## Exercise brief
Each record below gets repeated exactly, and pictures stay out of the copy.
-- -- --
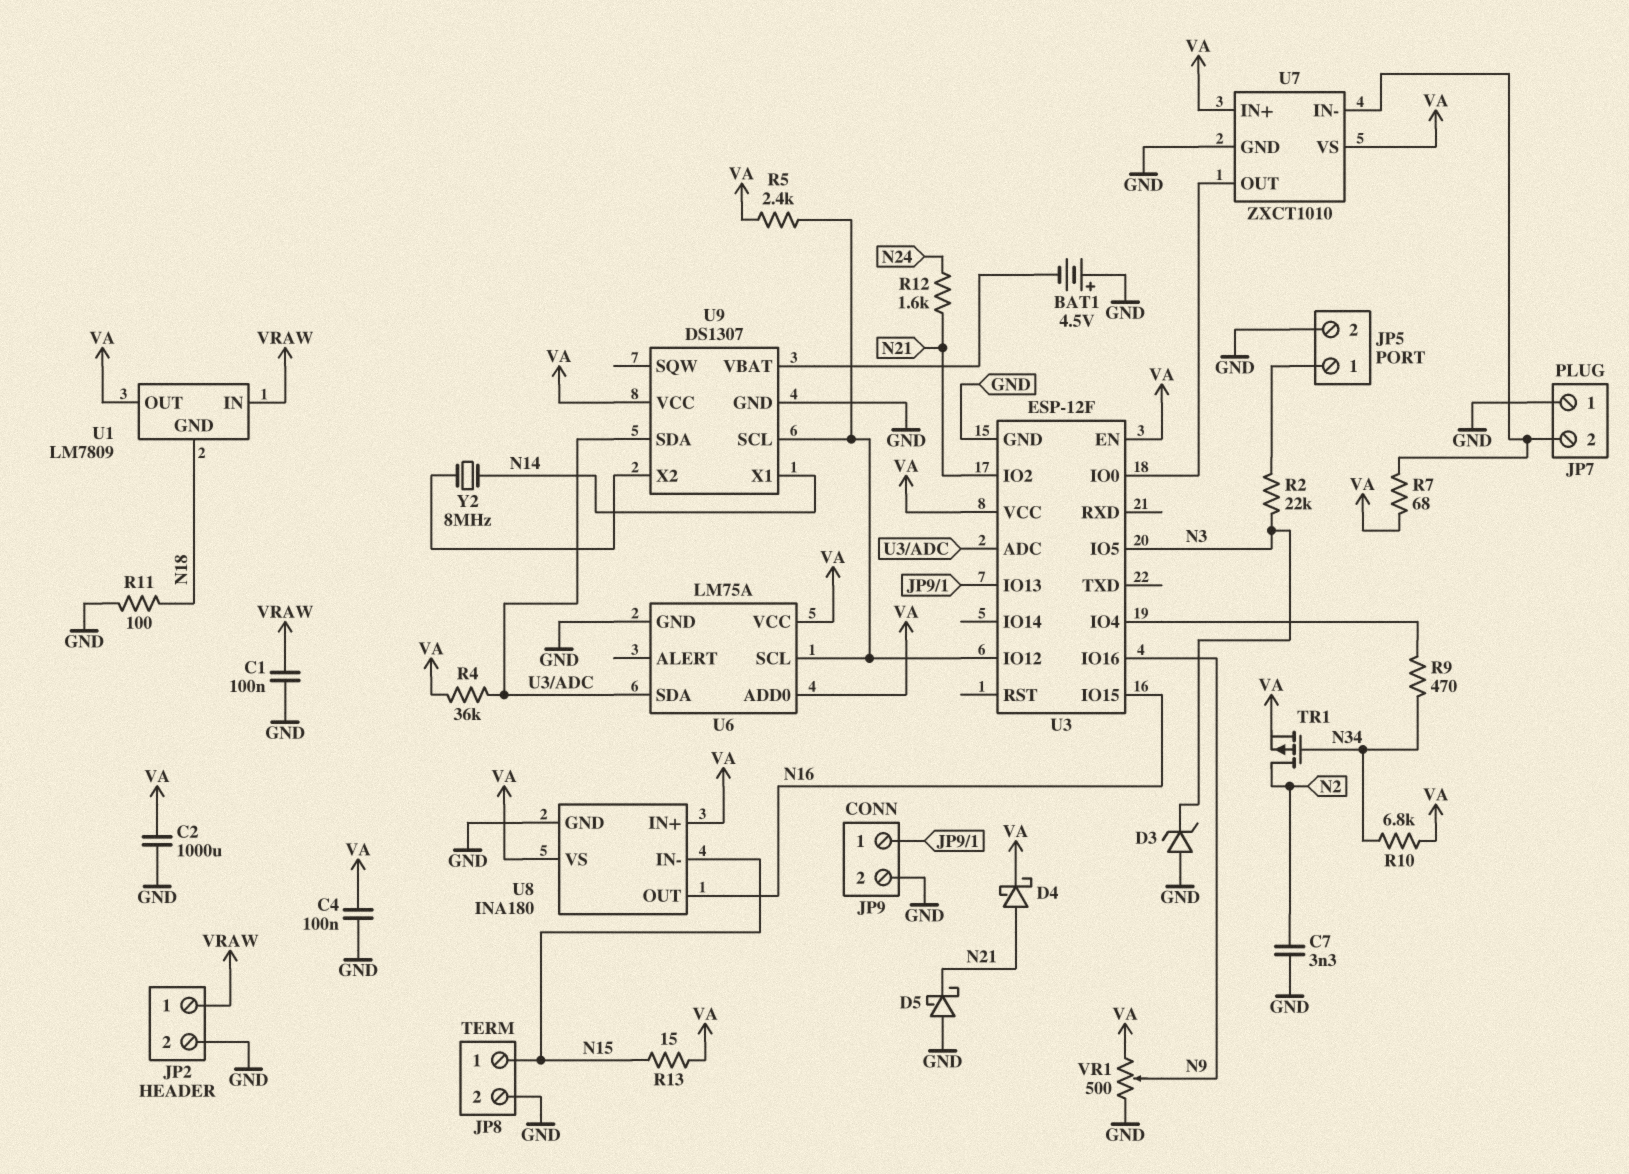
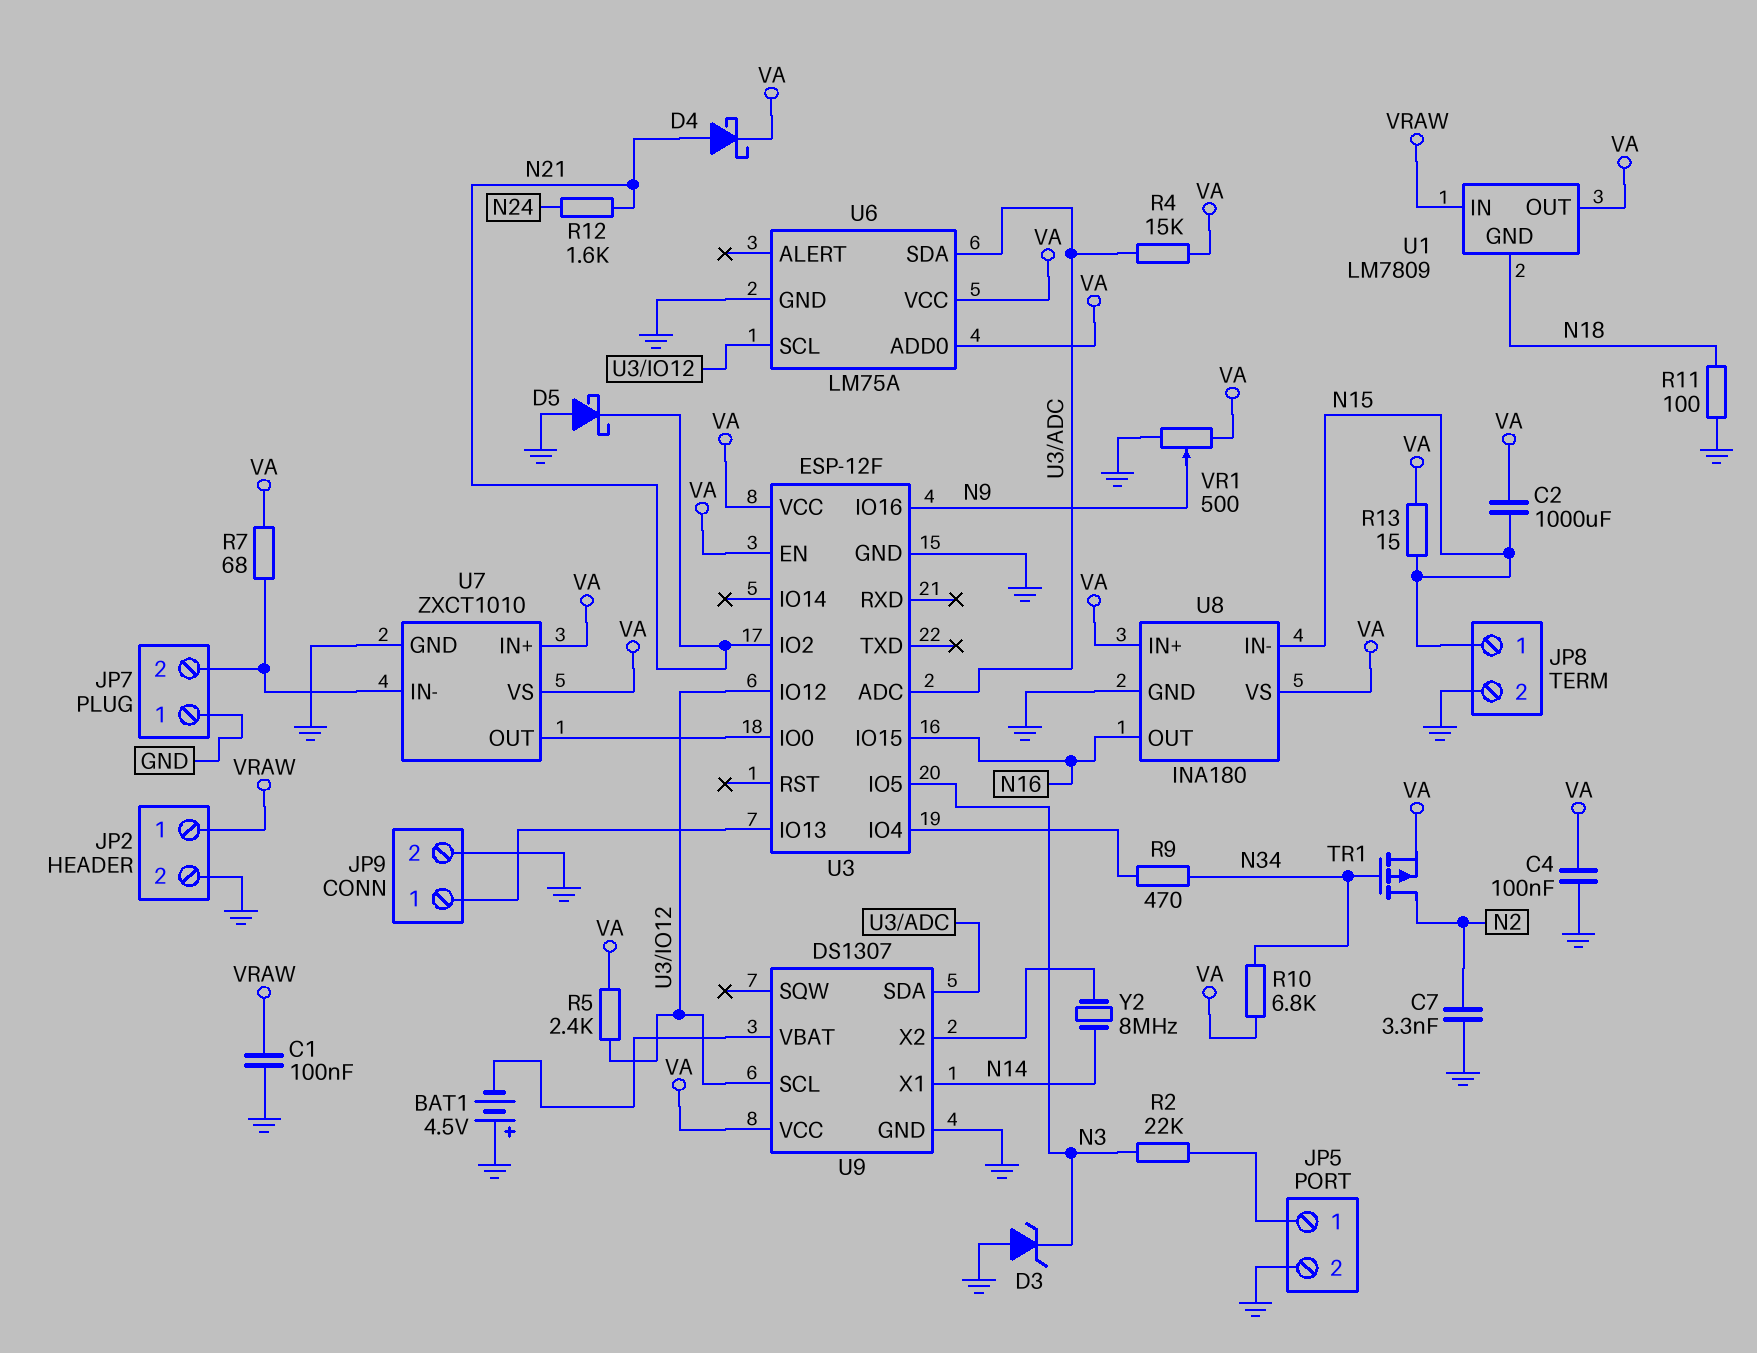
C2: 1000uF (GND, VA) -> 1000uF (N15, VA)
R4: 36k (U3/ADC, VA) -> 15k (U3/ADC, VA)

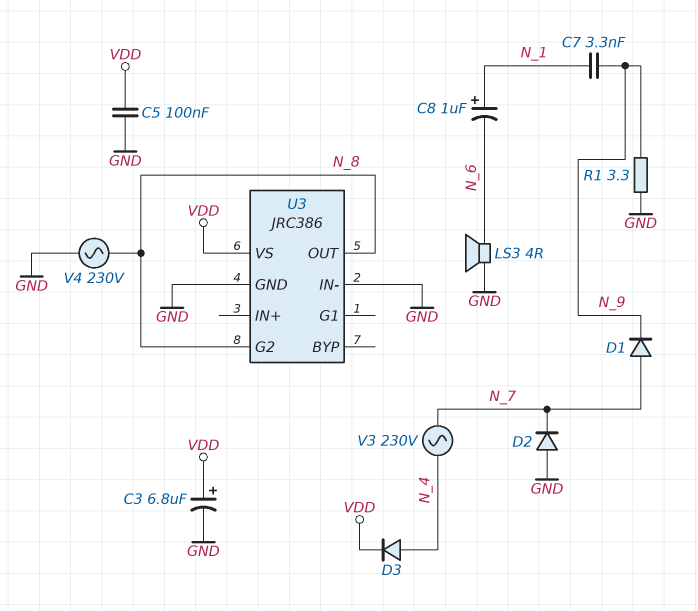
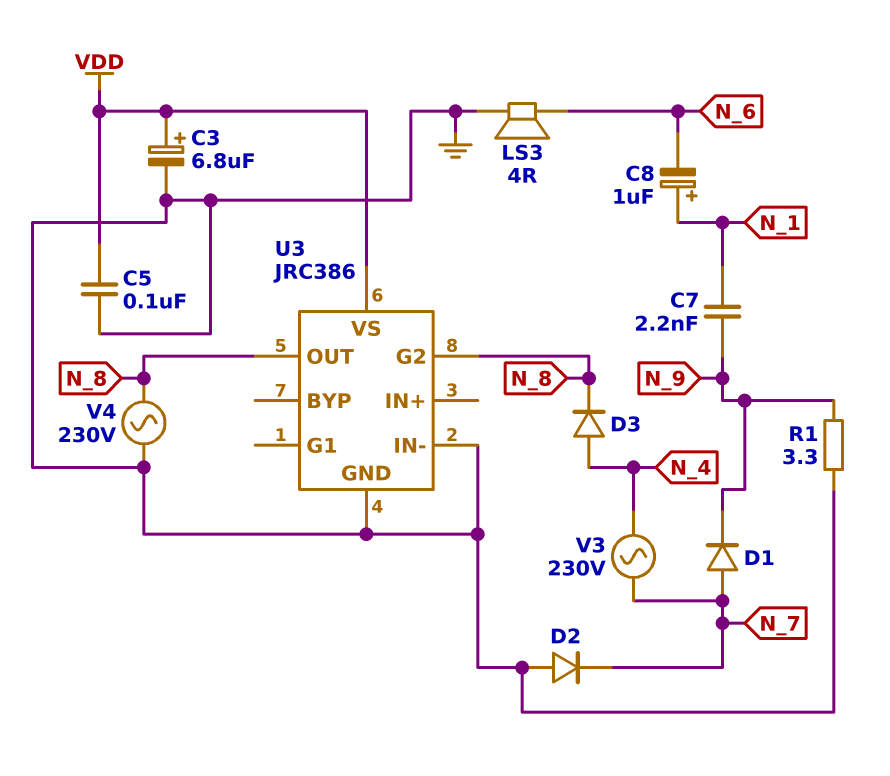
C7: 3.3nF (N_1, N_9) -> 2.2nF (N_1, N_9)
D3: diode (A N_4, K VDD) -> diode (A N_4, K N_8)

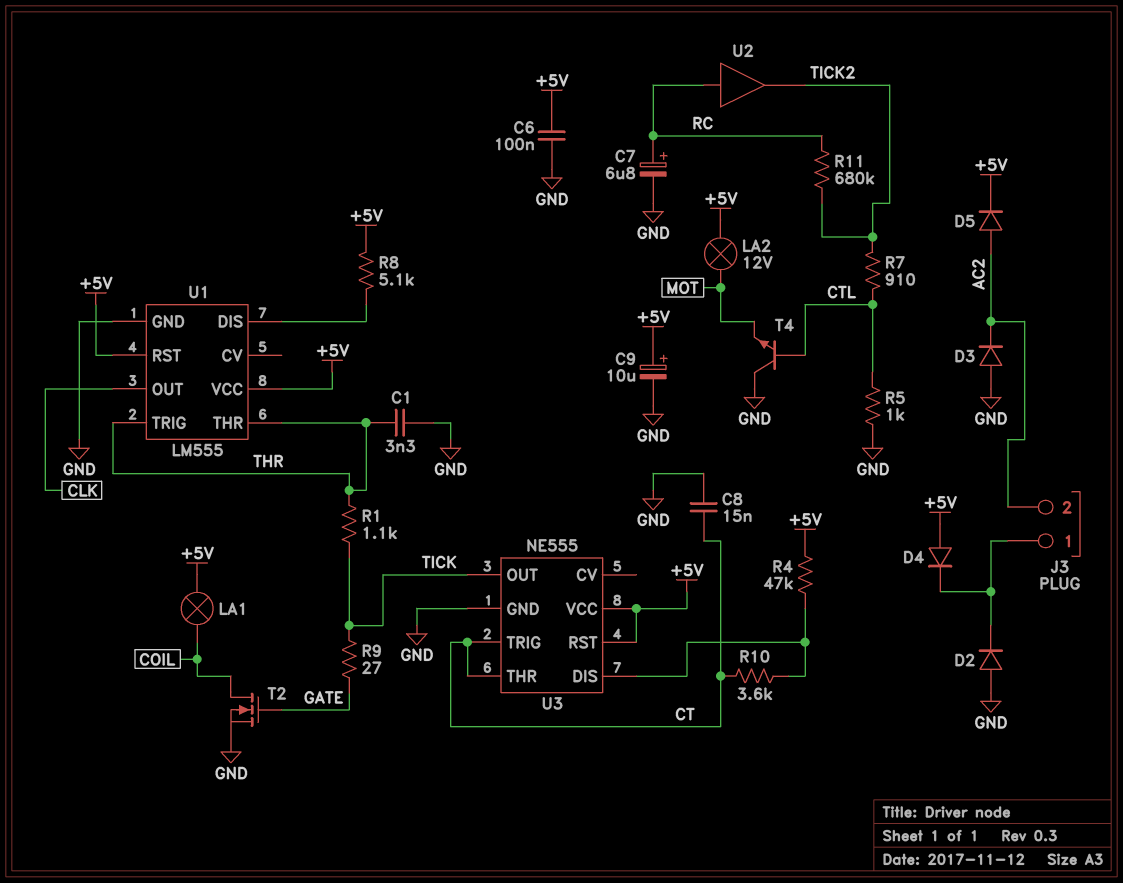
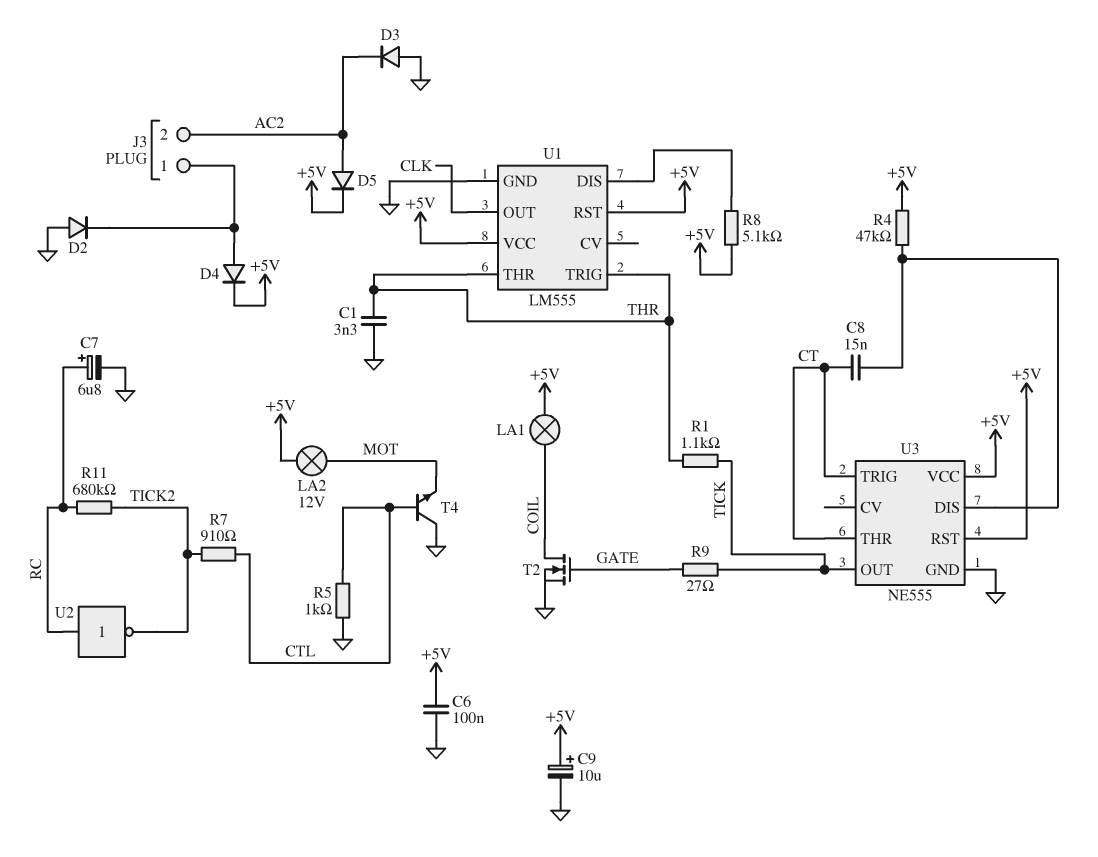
C8: 15nF (CT, GND) -> 15nF (CT, U3/DIS)
D4: diode (A +5V, K J3/1) -> diode (A J3/1, K +5V)
R10: 3.6k (CT, U3/DIS) -> none
U2: buffer (in RC, out TICK2) -> NOT (in RC, out TICK2)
-- -- --
## Task output
C2: 1000uF (GND, VA) -> 1000uF (N15, VA)
R4: 36k (U3/ADC, VA) -> 15k (U3/ADC, VA)

C7: 3.3nF (N_1, N_9) -> 2.2nF (N_1, N_9)
D3: diode (A N_4, K VDD) -> diode (A N_4, K N_8)

C8: 15nF (CT, GND) -> 15nF (CT, U3/DIS)
D4: diode (A +5V, K J3/1) -> diode (A J3/1, K +5V)
R10: 3.6k (CT, U3/DIS) -> none
U2: buffer (in RC, out TICK2) -> NOT (in RC, out TICK2)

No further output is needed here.